WHAT THE TASK ASKS: Your response must be the entire set of entries, reproduced word for word.

DATA SECTION:

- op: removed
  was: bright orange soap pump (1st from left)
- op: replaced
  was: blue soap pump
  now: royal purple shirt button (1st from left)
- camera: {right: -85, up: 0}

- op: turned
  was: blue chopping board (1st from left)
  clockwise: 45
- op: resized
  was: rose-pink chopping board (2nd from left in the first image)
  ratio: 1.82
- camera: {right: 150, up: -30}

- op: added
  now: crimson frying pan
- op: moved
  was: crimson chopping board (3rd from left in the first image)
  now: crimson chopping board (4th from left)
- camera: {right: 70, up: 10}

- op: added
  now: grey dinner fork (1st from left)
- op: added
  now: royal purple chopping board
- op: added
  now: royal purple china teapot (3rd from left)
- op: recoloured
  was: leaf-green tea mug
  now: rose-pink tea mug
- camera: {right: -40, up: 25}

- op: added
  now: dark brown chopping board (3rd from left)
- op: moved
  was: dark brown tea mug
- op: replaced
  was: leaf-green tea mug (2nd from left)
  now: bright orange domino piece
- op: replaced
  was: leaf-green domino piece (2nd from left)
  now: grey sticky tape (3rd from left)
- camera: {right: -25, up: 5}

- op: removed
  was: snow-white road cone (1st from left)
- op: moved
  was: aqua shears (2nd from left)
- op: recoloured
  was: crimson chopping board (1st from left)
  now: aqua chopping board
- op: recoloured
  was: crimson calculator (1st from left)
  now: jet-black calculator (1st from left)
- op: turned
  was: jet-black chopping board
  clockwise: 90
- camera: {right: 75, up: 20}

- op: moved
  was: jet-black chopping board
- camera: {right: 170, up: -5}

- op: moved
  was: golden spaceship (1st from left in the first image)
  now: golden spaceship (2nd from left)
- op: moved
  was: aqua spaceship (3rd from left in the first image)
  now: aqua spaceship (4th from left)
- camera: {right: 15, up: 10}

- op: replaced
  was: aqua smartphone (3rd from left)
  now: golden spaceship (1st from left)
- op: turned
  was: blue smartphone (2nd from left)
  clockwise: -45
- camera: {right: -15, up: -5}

COMPLETED TASK:
- op: removed
  was: bright orange soap pump (1st from left)
- op: replaced
  was: blue soap pump
  now: royal purple shirt button (1st from left)
- camera: {right: -85, up: 0}

- op: turned
  was: blue chopping board (1st from left)
  clockwise: 45
- op: resized
  was: rose-pink chopping board (2nd from left in the first image)
  ratio: 1.82
- camera: {right: 150, up: -30}

- op: added
  now: crimson frying pan
- op: moved
  was: crimson chopping board (3rd from left in the first image)
  now: crimson chopping board (4th from left)
- camera: {right: 70, up: 10}

- op: added
  now: grey dinner fork (1st from left)
- op: added
  now: royal purple chopping board
- op: added
  now: royal purple china teapot (3rd from left)
- op: recoloured
  was: leaf-green tea mug
  now: rose-pink tea mug
- camera: {right: -40, up: 25}

- op: added
  now: dark brown chopping board (3rd from left)
- op: moved
  was: dark brown tea mug
- op: replaced
  was: leaf-green tea mug (2nd from left)
  now: bright orange domino piece
- op: replaced
  was: leaf-green domino piece (2nd from left)
  now: grey sticky tape (3rd from left)
- camera: {right: -25, up: 5}

- op: removed
  was: snow-white road cone (1st from left)
- op: moved
  was: aqua shears (2nd from left)
- op: recoloured
  was: crimson chopping board (1st from left)
  now: aqua chopping board
- op: recoloured
  was: crimson calculator (1st from left)
  now: jet-black calculator (1st from left)
- op: turned
  was: jet-black chopping board
  clockwise: 90
- camera: {right: 75, up: 20}

- op: moved
  was: jet-black chopping board
- camera: {right: 170, up: -5}

- op: moved
  was: golden spaceship (1st from left in the first image)
  now: golden spaceship (2nd from left)
- op: moved
  was: aqua spaceship (3rd from left in the first image)
  now: aqua spaceship (4th from left)
- camera: {right: 15, up: 10}

- op: replaced
  was: aqua smartphone (3rd from left)
  now: golden spaceship (1st from left)
- op: turned
  was: blue smartphone (2nd from left)
  clockwise: -45
- camera: {right: -15, up: -5}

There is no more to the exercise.